→ **EXERCISE OBJECTIVE**: Pull out every line below holding the word "grey".

→ **TASK DATA**:
--------------------

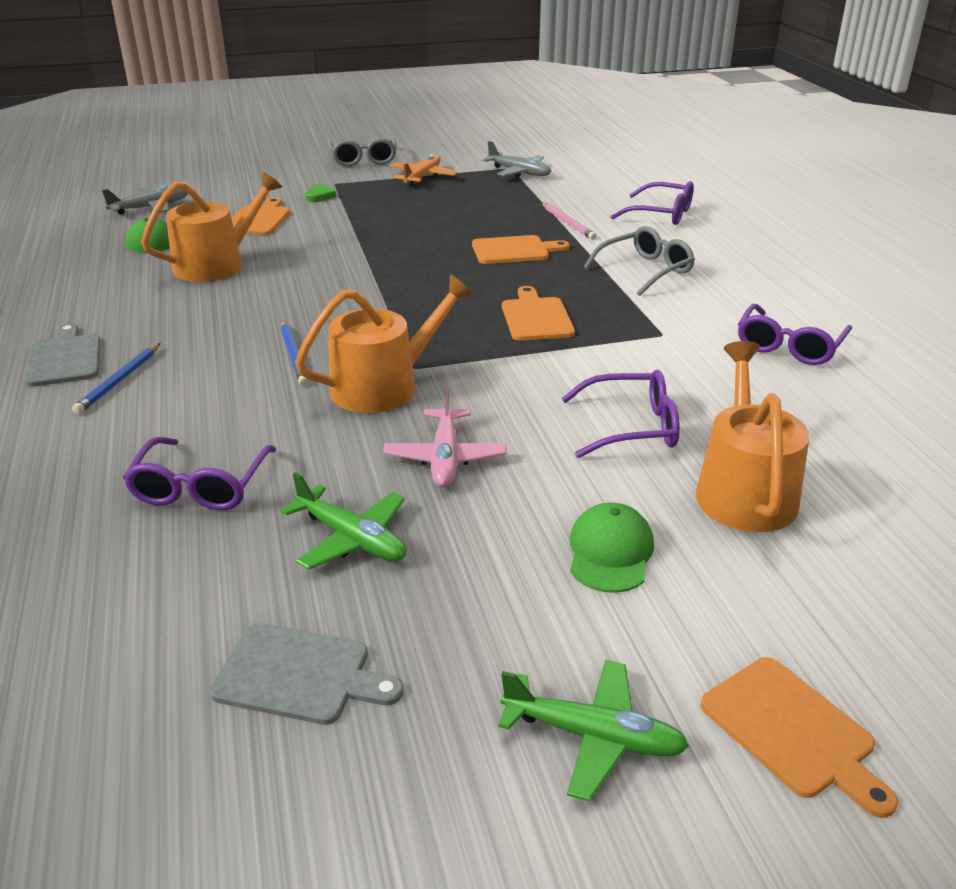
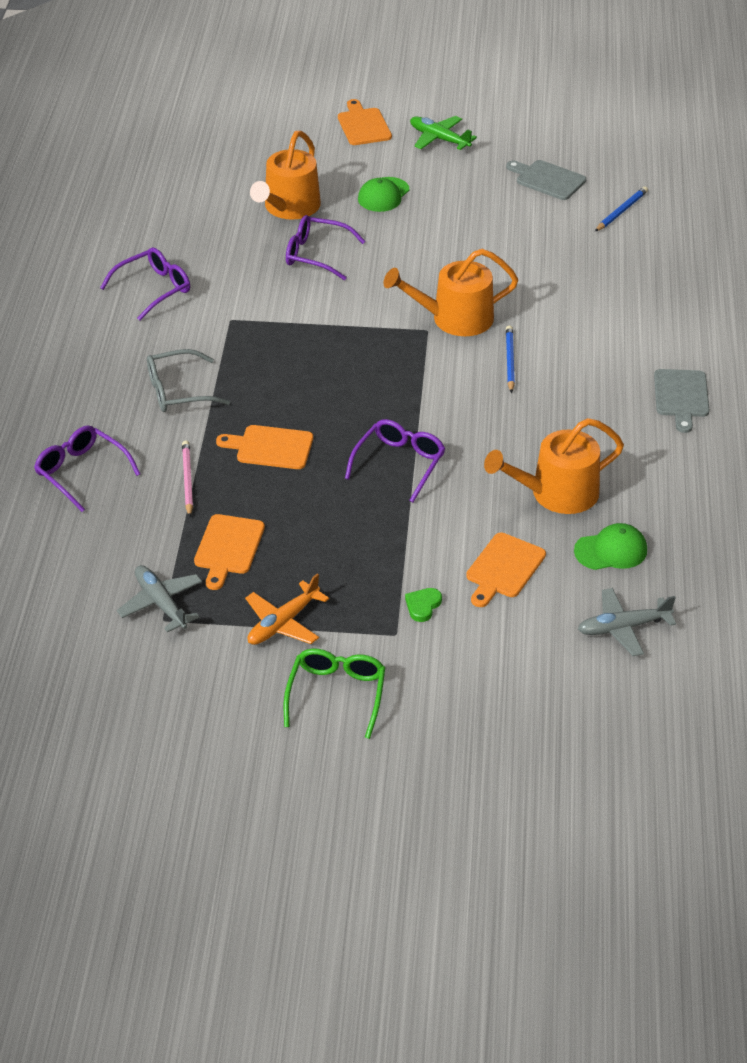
camera: 160 degrees left, 10 degrees up
blue pencil [72,343,160,414] -> blue pencil moved to [595,186,648,231]
purple glasses [123,437,277,510] -> purple glasses moved to [345,419,445,503]
green plane [281,472,407,570] -> none
grey glasses [328,137,397,167] -> green glasses [284,649,385,739]
pink plane [383,386,507,487] -> none
orange cutting board [502,286,575,341] -> orange cutting board moved to [194,514,265,590]

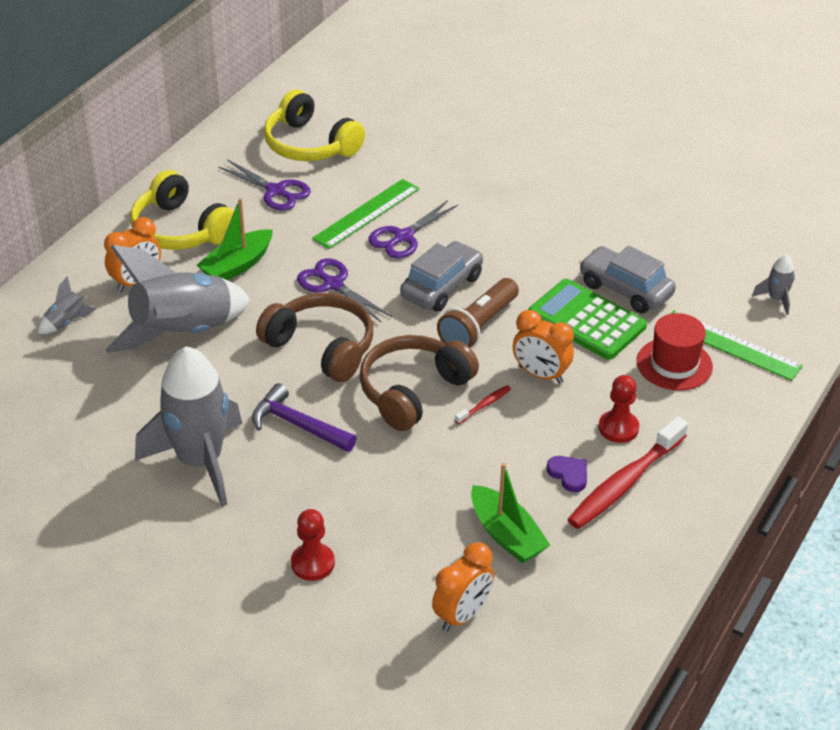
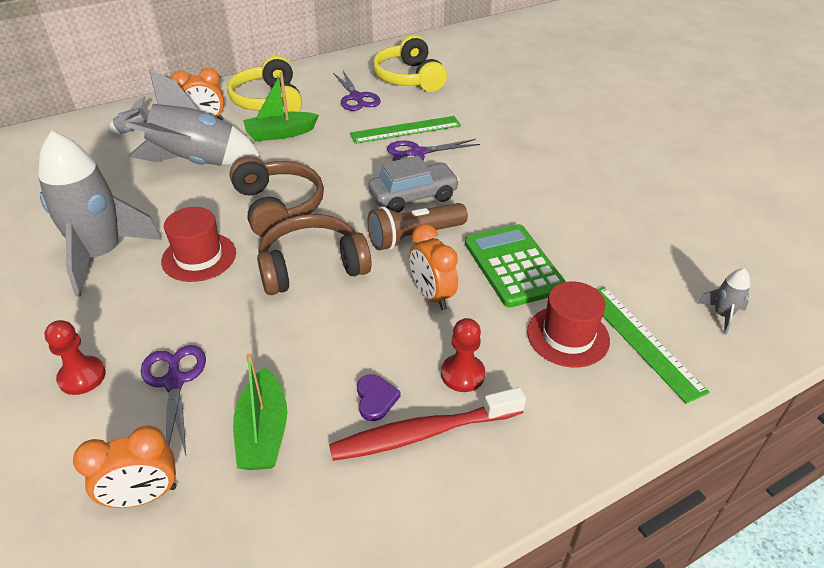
camera: 30 degrees right, 0 degrees up
purple hammer [252,383,357,452] -> red hat [161,207,236,282]
purple scissors [297,258,392,322] -> purple scissors moved to [141,345,206,455]
red toothbrush [455,385,511,424] -> none
grey car [579,245,676,313] -> none

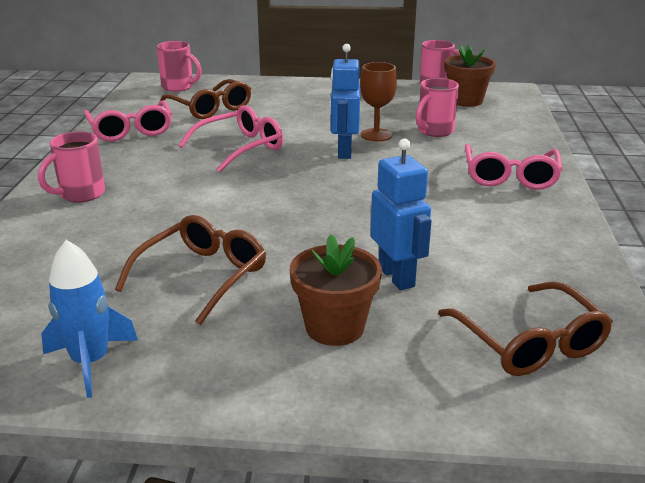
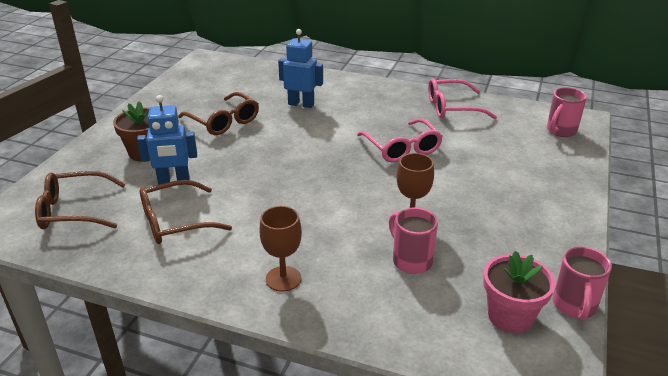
camera: 105 degrees right, 5 degrees up
pink mug [38,131,105,203] -> none
blue rocket [41,240,138,398] -> none
brown glasses [159,79,251,119] -> brown glasses moved to [140,180,232,244]
blue robot [330,44,360,159] -> blue robot moved to [278,29,323,108]
brown flower pot [444,44,496,107] -> pink flower pot [483,251,555,333]
pink glasses [465,144,563,190] -> brown goblet [259,206,302,292]

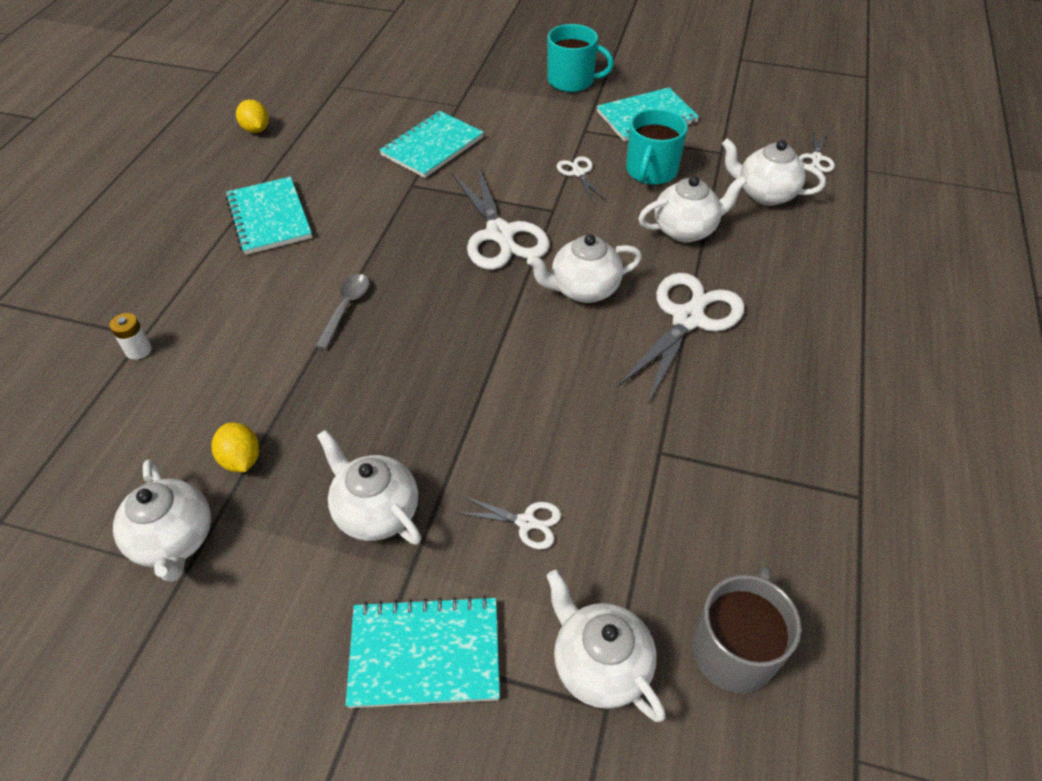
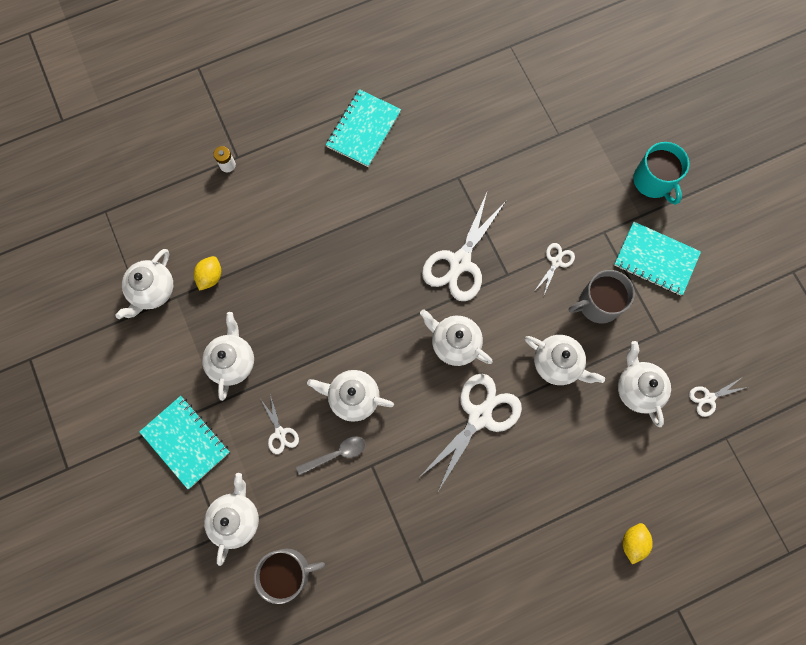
camera: 50 degrees right, 25 degrees up
yellow lemon [236,99,269,133] -> yellow lemon moved to [623,523,653,564]
grey spoon [315,274,369,350] -> grey spoon moved to [296,436,365,475]
turquoise notebook [379,111,484,178] -> none
white scissors [617,273,745,404] -> white scissors turned 45 degrees counterclockwise [421,373,522,491]
turquoise mug [626,109,688,185] -> grey mug [569,270,635,323]
none -> white teapot [307,370,394,422]

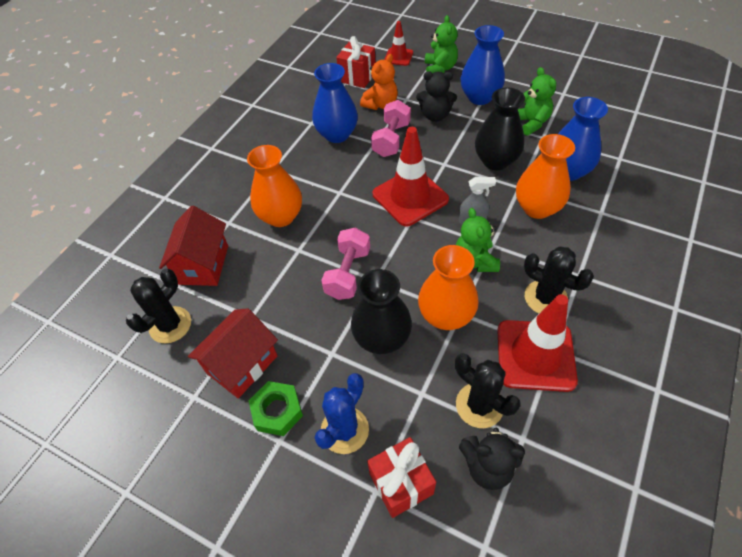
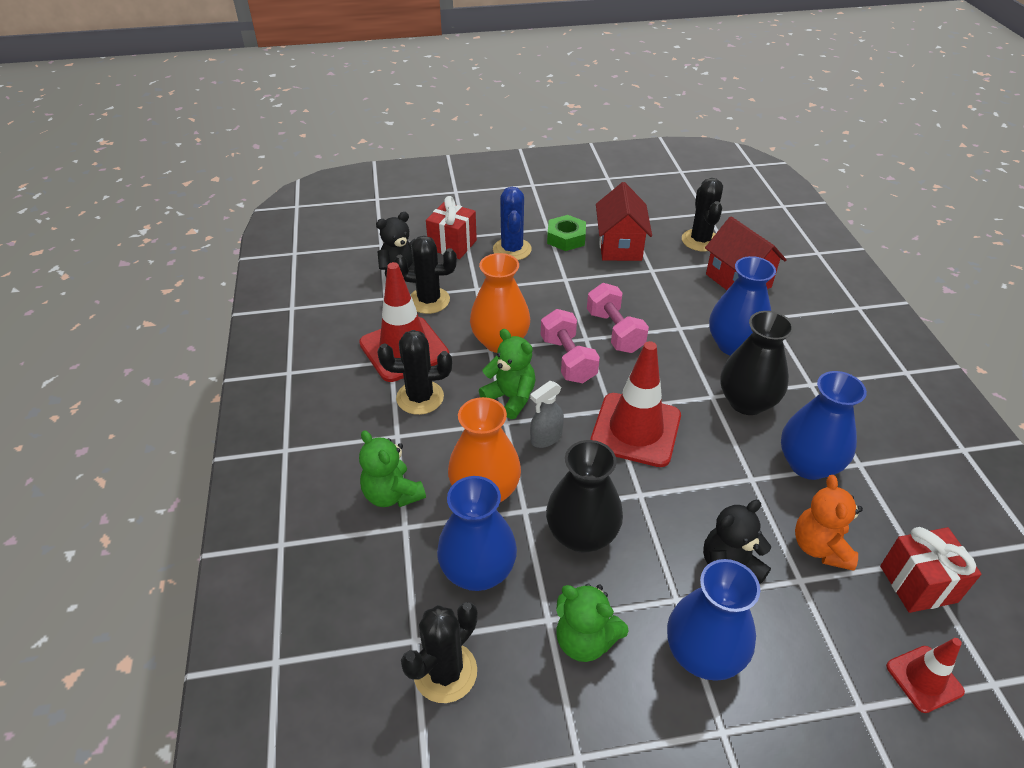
camera: 140 degrees right, 10 degrees down
orange vase [247,145,302,227] -> blue vase [709,256,776,356]
black vase [351,269,412,354] -> black vase moved to [720,311,794,415]
pink dumbbell [371,100,411,157] -> pink dumbbell moved to [541,309,600,383]
green teddy bear [425,15,458,73] -> green teddy bear moved to [359,430,426,507]
none -> black cactus [401,602,478,703]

--------------------

→ **RESULT OF THIS EXERCISE**:
grey glasses [328,137,397,167] -> green glasses [284,649,385,739]
grey car [579,245,676,313] -> none
grey spoon [315,274,369,350] -> grey spoon moved to [296,436,365,475]
turquoise mug [626,109,688,185] -> grey mug [569,270,635,323]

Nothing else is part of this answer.